(Input material Opens)

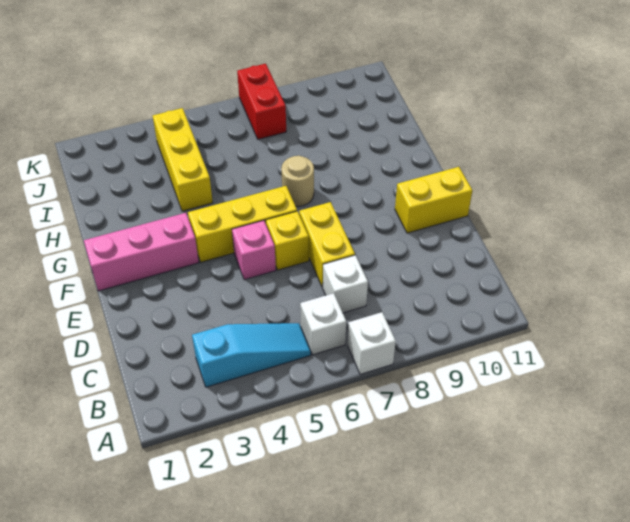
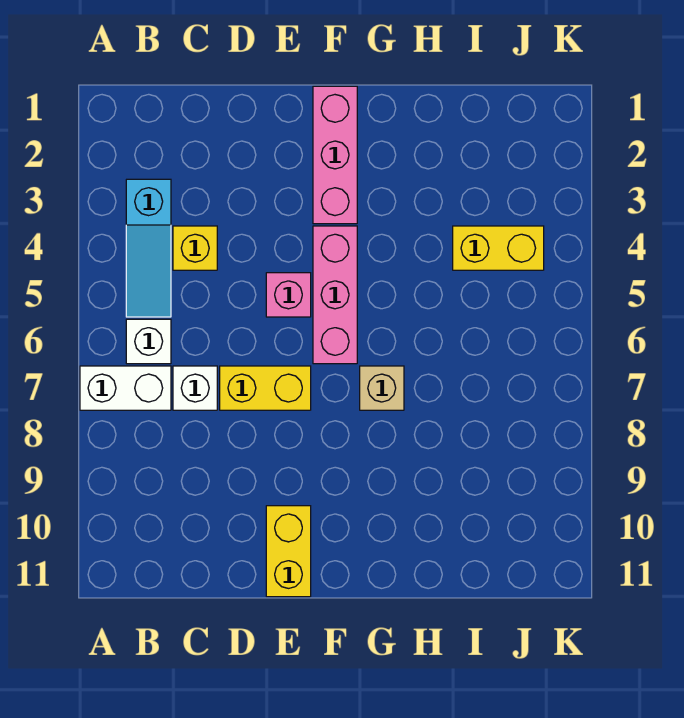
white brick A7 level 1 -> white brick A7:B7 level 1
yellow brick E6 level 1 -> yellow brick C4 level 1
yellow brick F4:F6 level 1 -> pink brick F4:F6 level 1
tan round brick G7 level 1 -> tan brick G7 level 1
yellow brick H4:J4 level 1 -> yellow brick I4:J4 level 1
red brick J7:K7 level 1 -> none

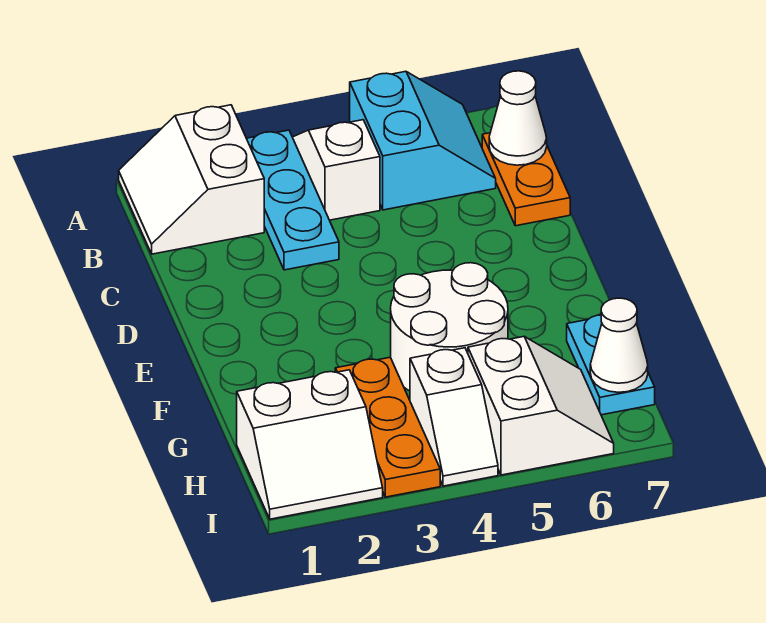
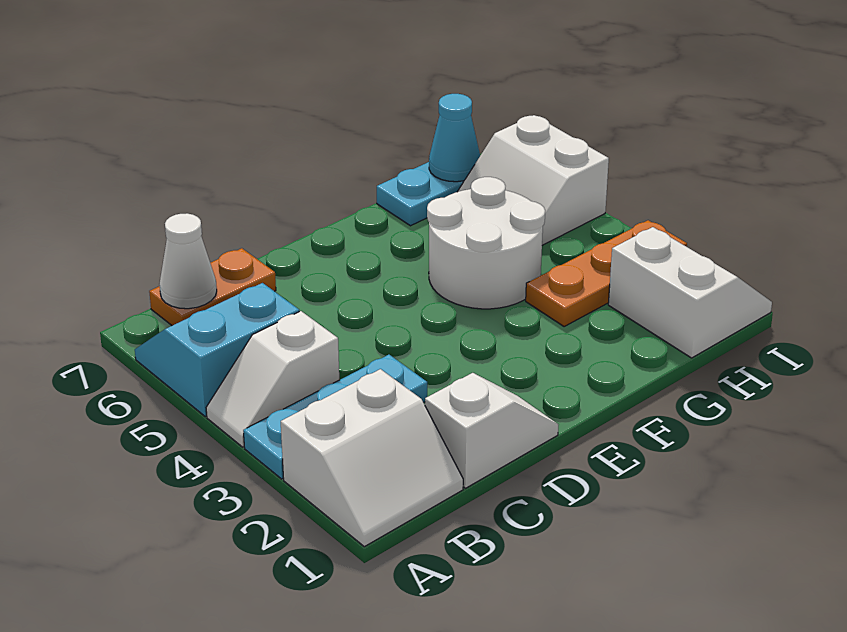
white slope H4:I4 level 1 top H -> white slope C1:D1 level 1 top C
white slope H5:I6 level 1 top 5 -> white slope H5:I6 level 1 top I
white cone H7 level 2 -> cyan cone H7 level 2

(Input material Closes)

Your task → Would you copy out the data exactly, leaving every picture out?

Reply →
white brick A7 level 1 -> white brick A7:B7 level 1
yellow brick E6 level 1 -> yellow brick C4 level 1
yellow brick F4:F6 level 1 -> pink brick F4:F6 level 1
tan round brick G7 level 1 -> tan brick G7 level 1
yellow brick H4:J4 level 1 -> yellow brick I4:J4 level 1
red brick J7:K7 level 1 -> none

white slope H4:I4 level 1 top H -> white slope C1:D1 level 1 top C
white slope H5:I6 level 1 top 5 -> white slope H5:I6 level 1 top I
white cone H7 level 2 -> cyan cone H7 level 2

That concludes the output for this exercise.